• [Aim of the exercise]: Which of the lines below mention the word "none"? Pull each one out.

• [Change detection outputs]:
= = = = = = =

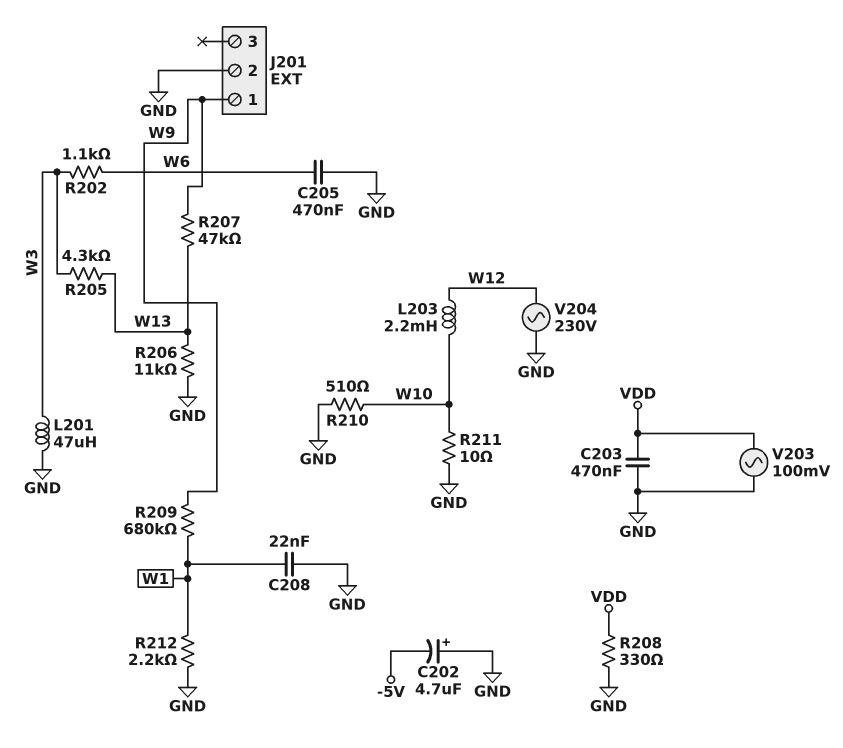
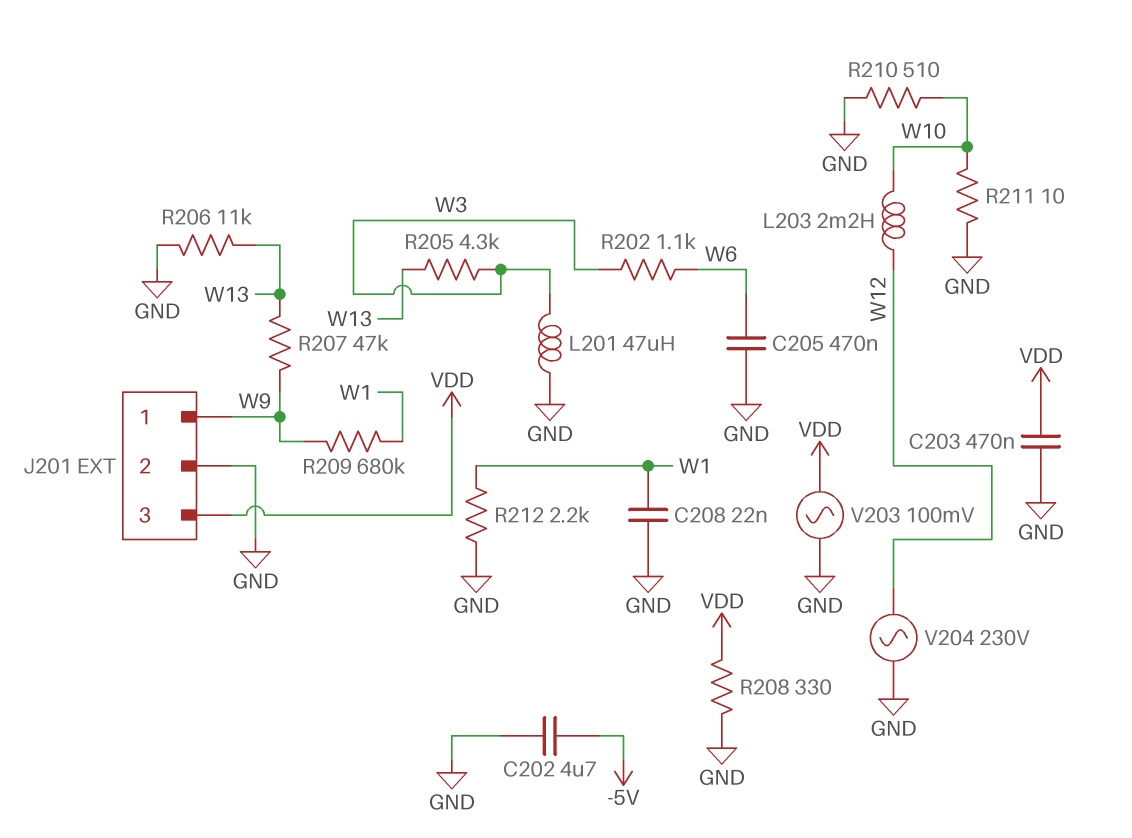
C202: 4.7uF (plus GND, minus -5V) -> 4.7uF (-5V, GND)
J201 pin 3: none -> VDD

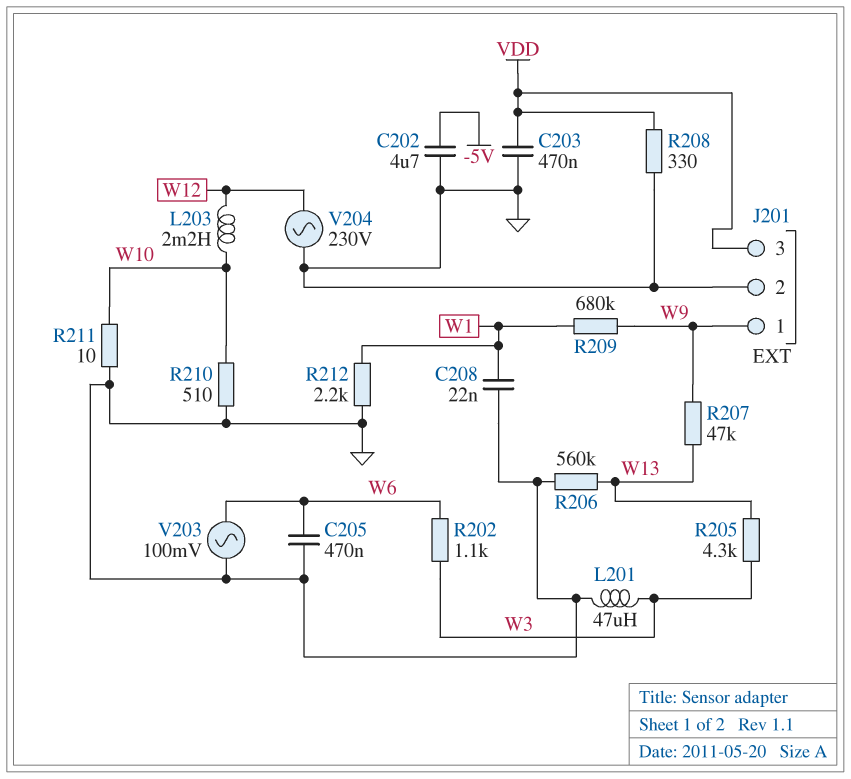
R206: 11k (GND, W13) -> 560k (GND, W13)
V203: AC 100mV (GND, VDD) -> AC 100mV (GND, W6)

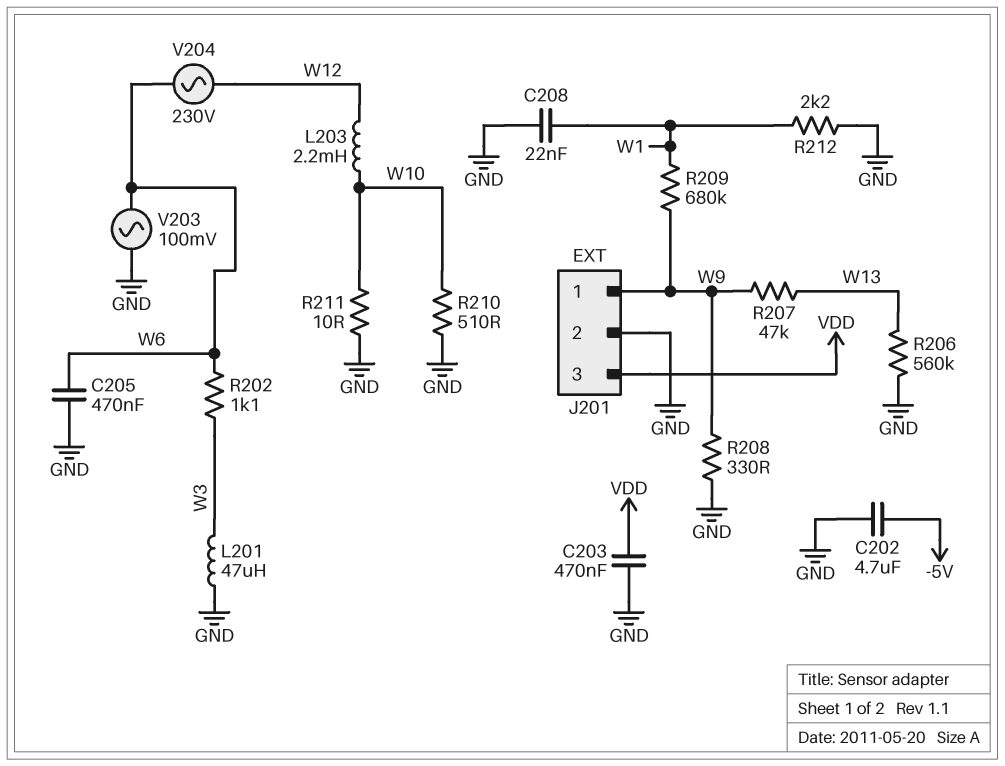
R205: 4.3k (W3, W13) -> none
R208: 330 (GND, VDD) -> 330 (GND, W9)
V204: AC 230V (GND, W12) -> AC 230V (W6, W12)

= = = = = = =

• [Written answer]:
J201 pin 3: none -> VDD
R205: 4.3k (W3, W13) -> none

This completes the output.